• [PROBLEM]
Below is a block of records; reproduce all of them exactly and leave out any pictures.

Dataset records

※ ※ ※

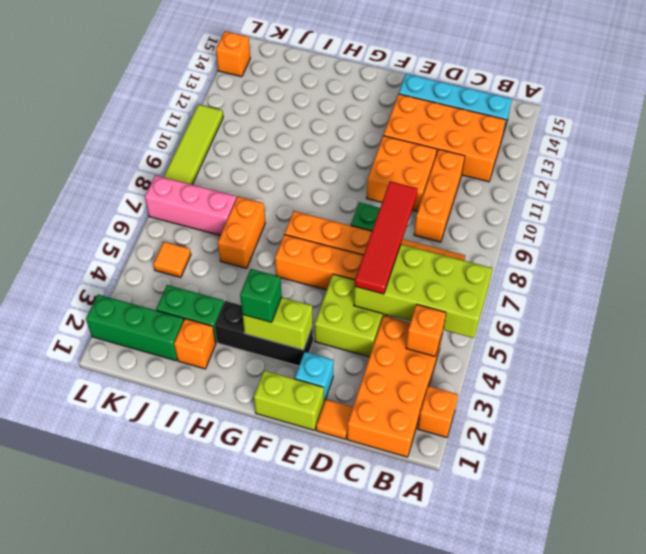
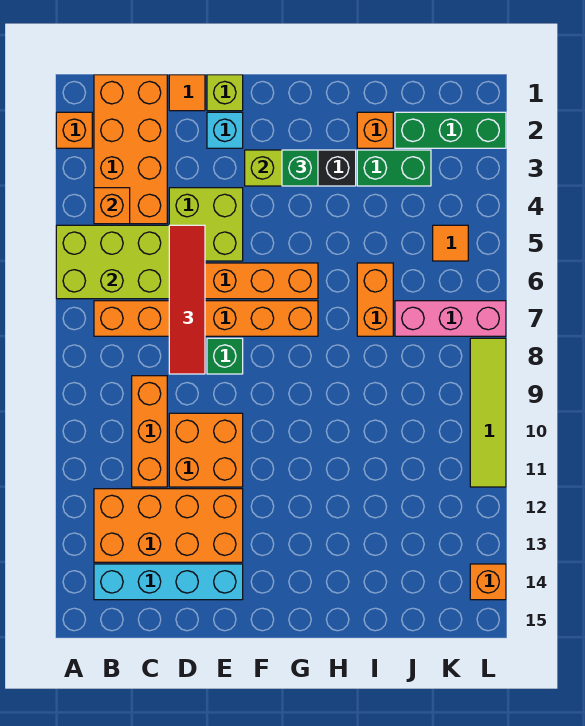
lime brick E1:F1 level 1 -> lime brick E1 level 1

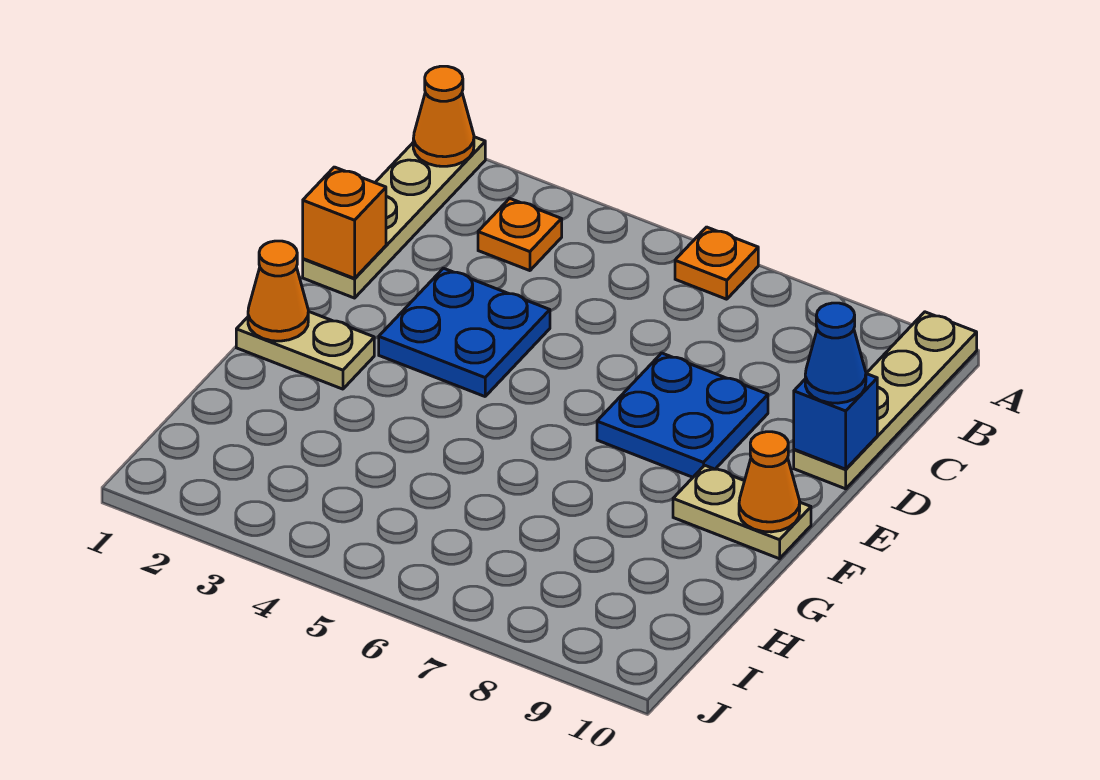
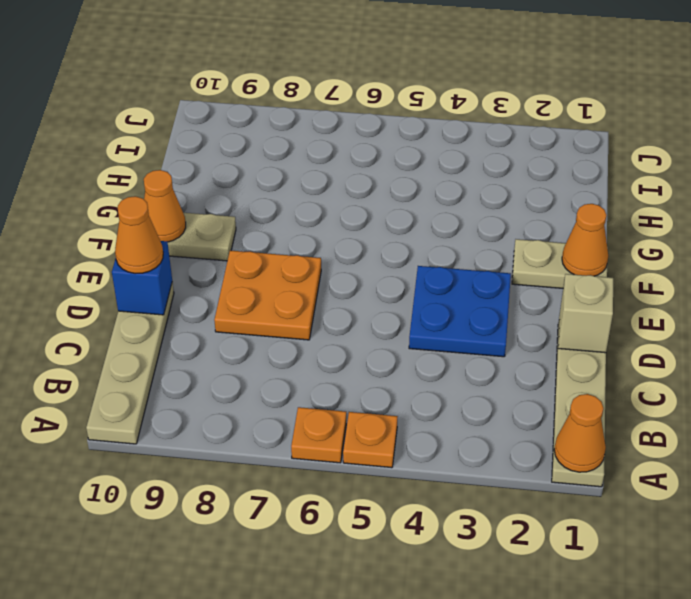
orange plate B3 level 1 -> orange plate A5 level 1
orange brick D1 level 2 -> tan brick D1 level 2
blue plate D7:E8 level 1 -> orange plate D7:E8 level 1
blue cone D10 level 3 -> orange cone D10 level 3

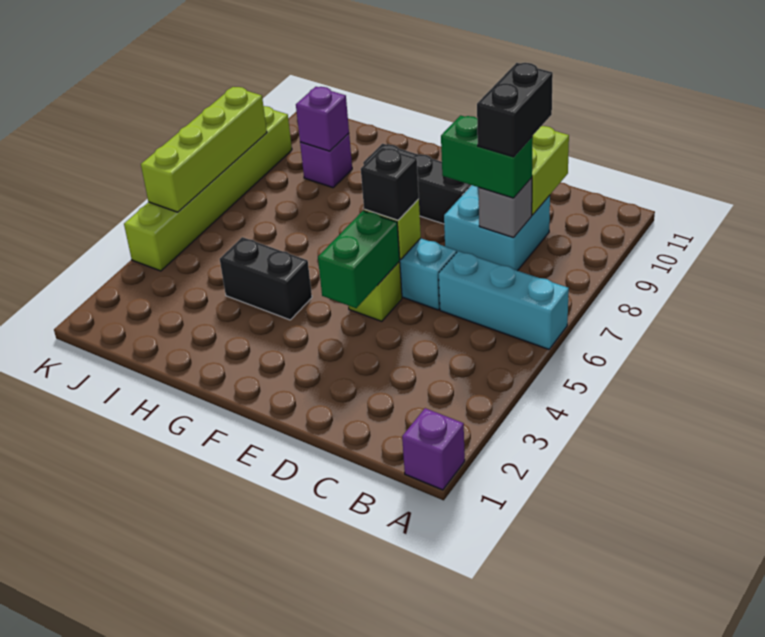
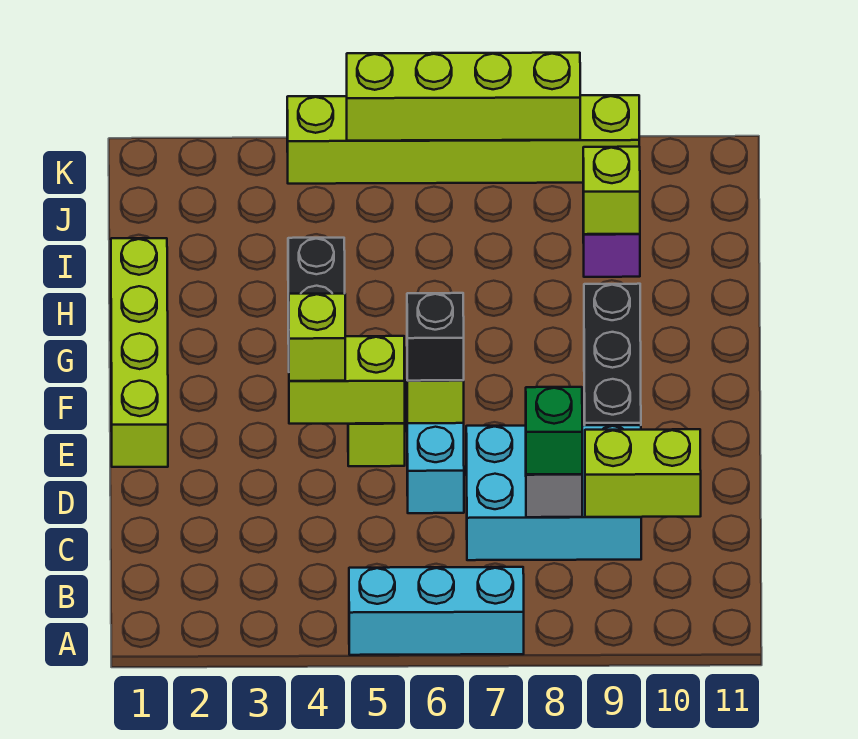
purple brick A1 level 1 -> none
cyan brick A6:C6 level 1 -> cyan brick A5:A7 level 1
cyan brick C8:D9 level 1 -> cyan brick C7:D9 level 1
green brick C8:D8 level 3 -> green brick C8 level 3
black brick C8:C9 level 4 -> none
none -> lime brick E1:H1 level 1
green brick E4:E5 level 2 -> lime brick E4:E5 level 2
none -> lime brick E4 level 3
purple brick I9 level 2 -> lime brick I9 level 2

※ ※ ※

• [EXERCISE RESPONSE]
lime brick E1:F1 level 1 -> lime brick E1 level 1

orange plate B3 level 1 -> orange plate A5 level 1
orange brick D1 level 2 -> tan brick D1 level 2
blue plate D7:E8 level 1 -> orange plate D7:E8 level 1
blue cone D10 level 3 -> orange cone D10 level 3

purple brick A1 level 1 -> none
cyan brick A6:C6 level 1 -> cyan brick A5:A7 level 1
cyan brick C8:D9 level 1 -> cyan brick C7:D9 level 1
green brick C8:D8 level 3 -> green brick C8 level 3
black brick C8:C9 level 4 -> none
none -> lime brick E1:H1 level 1
green brick E4:E5 level 2 -> lime brick E4:E5 level 2
none -> lime brick E4 level 3
purple brick I9 level 2 -> lime brick I9 level 2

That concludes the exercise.